--- Aim of the exercise ---
Search the listing for the string "yellow" and copy every line that contains it.

--- Extracted records ---

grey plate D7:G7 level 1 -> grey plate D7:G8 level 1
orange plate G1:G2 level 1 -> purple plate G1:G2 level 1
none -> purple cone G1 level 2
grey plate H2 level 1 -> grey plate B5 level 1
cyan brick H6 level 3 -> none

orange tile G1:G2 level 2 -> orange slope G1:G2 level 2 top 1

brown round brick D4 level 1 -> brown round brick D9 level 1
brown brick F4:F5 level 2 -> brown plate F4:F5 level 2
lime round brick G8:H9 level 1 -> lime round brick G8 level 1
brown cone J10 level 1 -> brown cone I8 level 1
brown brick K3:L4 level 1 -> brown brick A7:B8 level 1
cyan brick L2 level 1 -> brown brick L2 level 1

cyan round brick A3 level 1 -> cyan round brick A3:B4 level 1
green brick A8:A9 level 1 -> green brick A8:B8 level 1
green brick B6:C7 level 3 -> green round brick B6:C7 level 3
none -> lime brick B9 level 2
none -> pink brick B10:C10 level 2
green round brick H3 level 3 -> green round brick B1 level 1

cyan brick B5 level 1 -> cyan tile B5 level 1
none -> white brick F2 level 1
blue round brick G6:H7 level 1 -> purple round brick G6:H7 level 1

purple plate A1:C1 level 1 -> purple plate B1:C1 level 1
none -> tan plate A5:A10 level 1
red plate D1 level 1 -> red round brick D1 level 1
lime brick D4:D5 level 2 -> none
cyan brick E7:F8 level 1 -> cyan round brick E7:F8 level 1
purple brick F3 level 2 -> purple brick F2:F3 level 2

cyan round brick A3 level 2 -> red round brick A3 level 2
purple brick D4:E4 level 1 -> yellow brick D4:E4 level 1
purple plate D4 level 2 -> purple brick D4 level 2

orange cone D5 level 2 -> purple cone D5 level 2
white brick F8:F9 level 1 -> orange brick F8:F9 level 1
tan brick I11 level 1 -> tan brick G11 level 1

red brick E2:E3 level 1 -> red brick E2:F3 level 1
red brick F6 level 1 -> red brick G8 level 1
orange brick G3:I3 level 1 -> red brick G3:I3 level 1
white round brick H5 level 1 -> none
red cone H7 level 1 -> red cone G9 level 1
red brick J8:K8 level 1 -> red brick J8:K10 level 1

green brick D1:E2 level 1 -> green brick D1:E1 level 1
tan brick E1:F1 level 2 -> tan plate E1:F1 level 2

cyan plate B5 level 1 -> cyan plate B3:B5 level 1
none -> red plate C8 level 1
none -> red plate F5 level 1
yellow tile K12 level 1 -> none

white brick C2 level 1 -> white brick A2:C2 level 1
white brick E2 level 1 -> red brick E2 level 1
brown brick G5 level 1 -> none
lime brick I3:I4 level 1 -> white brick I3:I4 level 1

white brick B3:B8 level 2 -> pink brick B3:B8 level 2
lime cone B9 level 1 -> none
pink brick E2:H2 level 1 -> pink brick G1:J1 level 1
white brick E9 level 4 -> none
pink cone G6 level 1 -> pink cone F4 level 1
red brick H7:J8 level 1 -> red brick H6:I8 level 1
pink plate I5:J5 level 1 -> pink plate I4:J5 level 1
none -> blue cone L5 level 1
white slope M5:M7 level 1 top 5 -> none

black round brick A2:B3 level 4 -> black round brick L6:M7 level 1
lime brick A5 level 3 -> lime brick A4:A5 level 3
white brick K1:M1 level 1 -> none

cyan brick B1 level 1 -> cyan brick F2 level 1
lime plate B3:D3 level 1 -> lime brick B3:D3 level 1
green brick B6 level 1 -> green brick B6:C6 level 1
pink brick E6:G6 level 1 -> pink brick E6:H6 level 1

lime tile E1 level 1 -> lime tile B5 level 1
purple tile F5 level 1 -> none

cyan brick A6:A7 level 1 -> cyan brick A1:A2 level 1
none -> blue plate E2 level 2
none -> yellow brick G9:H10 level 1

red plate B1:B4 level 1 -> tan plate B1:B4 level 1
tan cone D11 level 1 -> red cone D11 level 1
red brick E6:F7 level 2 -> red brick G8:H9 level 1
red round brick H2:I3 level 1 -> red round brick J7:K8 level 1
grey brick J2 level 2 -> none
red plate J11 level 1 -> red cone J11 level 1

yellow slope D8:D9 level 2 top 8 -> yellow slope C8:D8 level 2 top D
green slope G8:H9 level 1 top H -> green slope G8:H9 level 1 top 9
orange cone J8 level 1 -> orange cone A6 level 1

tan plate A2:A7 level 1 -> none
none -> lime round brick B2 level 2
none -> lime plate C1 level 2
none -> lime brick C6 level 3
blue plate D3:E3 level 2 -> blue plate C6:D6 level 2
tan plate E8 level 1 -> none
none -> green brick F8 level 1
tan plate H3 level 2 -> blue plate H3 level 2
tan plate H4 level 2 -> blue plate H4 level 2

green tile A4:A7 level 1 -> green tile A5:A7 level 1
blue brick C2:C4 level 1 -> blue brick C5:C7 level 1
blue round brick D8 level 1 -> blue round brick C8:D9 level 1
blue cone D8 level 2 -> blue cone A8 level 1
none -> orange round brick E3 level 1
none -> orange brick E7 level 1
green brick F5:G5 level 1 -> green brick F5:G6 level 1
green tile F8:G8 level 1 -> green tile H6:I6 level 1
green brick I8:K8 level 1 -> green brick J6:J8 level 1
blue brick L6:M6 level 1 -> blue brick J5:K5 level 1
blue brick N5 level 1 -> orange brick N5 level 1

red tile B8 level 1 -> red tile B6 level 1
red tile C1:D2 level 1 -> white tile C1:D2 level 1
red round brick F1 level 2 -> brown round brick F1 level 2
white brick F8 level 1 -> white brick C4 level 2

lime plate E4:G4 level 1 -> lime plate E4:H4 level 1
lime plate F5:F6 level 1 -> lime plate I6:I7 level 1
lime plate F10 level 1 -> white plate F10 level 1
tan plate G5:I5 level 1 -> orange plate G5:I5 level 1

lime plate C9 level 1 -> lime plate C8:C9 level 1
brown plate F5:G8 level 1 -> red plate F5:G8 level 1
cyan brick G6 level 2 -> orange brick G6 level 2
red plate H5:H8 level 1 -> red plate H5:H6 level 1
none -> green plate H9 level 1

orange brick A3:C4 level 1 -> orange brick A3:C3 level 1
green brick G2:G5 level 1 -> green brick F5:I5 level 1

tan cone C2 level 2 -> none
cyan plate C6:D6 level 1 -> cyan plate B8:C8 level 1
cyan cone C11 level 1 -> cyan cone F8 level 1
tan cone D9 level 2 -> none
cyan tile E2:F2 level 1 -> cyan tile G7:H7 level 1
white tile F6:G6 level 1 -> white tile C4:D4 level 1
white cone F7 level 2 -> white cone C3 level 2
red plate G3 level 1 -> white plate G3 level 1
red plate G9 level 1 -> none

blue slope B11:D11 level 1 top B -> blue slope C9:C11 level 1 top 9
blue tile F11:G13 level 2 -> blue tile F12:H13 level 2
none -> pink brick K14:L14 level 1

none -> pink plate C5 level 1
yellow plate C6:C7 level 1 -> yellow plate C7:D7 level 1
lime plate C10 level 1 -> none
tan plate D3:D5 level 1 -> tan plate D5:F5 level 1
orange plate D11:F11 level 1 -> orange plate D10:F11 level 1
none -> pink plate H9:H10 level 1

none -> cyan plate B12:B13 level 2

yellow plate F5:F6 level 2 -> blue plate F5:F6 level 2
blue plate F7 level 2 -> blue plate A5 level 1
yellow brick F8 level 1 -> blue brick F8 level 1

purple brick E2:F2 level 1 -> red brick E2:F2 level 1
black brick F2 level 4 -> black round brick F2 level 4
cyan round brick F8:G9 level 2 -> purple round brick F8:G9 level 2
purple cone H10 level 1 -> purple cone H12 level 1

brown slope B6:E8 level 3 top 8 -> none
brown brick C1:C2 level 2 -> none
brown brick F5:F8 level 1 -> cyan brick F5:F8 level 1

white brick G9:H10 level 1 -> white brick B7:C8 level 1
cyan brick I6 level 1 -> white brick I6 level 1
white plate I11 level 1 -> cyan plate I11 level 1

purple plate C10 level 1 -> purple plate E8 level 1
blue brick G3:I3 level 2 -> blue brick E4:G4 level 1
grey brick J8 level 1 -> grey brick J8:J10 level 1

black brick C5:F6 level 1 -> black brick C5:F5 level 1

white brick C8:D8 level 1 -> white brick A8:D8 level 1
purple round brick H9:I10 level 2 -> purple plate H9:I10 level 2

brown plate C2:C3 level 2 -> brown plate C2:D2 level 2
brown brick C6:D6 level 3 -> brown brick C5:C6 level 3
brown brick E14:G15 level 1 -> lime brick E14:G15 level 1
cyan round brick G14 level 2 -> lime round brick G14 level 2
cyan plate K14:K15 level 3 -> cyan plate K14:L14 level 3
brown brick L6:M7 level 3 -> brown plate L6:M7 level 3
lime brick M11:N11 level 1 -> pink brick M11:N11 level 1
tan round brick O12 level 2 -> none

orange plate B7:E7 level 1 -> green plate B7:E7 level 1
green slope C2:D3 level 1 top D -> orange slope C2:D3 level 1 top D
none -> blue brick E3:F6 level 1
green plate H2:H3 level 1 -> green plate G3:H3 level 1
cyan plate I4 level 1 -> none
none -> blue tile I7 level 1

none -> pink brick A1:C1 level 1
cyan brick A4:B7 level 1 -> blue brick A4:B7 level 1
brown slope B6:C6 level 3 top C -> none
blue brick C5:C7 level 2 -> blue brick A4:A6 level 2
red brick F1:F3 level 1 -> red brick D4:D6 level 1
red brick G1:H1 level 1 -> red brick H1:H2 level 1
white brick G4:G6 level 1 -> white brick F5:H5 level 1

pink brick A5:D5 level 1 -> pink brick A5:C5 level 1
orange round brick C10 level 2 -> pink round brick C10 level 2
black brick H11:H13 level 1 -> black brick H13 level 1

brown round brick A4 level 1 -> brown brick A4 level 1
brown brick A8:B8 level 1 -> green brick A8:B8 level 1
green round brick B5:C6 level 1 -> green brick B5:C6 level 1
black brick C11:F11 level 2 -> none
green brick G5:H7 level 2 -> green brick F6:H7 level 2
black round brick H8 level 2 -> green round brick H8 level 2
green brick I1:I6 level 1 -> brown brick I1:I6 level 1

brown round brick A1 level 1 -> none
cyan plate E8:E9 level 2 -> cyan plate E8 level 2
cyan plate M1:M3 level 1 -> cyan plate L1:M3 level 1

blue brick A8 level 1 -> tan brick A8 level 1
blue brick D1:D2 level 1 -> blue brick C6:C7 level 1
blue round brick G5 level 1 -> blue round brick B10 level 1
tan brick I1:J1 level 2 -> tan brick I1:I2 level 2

--- Result ---
purple brick D4:E4 level 1 -> yellow brick D4:E4 level 1
yellow tile K12 level 1 -> none
none -> yellow brick G9:H10 level 1
yellow slope D8:D9 level 2 top 8 -> yellow slope C8:D8 level 2 top D
yellow plate C6:C7 level 1 -> yellow plate C7:D7 level 1
yellow plate F5:F6 level 2 -> blue plate F5:F6 level 2
yellow brick F8 level 1 -> blue brick F8 level 1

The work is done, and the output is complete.